EXCERPTED DATA>
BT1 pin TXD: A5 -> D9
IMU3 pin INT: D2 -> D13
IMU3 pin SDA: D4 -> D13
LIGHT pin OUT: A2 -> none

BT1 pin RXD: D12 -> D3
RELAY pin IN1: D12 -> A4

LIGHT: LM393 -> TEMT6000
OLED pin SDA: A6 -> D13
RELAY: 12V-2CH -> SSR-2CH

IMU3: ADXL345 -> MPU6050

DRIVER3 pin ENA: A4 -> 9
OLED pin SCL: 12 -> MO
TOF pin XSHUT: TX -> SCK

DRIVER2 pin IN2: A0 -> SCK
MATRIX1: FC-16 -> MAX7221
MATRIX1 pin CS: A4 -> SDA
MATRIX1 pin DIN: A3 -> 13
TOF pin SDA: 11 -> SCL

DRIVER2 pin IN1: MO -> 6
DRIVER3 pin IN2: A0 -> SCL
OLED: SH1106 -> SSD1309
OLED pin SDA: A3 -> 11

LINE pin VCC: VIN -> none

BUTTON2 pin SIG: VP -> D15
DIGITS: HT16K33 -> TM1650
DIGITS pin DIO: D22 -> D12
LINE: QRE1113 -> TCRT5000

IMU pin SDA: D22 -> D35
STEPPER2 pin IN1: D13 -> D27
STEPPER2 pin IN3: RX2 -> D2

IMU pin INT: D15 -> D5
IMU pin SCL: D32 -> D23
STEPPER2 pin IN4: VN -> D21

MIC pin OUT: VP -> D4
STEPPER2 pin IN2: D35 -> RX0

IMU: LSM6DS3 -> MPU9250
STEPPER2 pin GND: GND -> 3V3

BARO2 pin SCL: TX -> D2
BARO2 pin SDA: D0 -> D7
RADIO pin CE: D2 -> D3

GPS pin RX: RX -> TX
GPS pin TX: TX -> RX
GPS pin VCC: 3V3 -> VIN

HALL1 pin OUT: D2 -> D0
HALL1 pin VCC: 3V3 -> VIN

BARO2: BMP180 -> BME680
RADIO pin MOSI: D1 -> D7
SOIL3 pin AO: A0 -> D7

YOUR TASK>
All lines above that include the word "OLED" should be located and copied.

RESPONSE TO THIS EXERCISE>
OLED pin SDA: A6 -> D13
OLED pin SCL: 12 -> MO
OLED: SH1106 -> SSD1309
OLED pin SDA: A3 -> 11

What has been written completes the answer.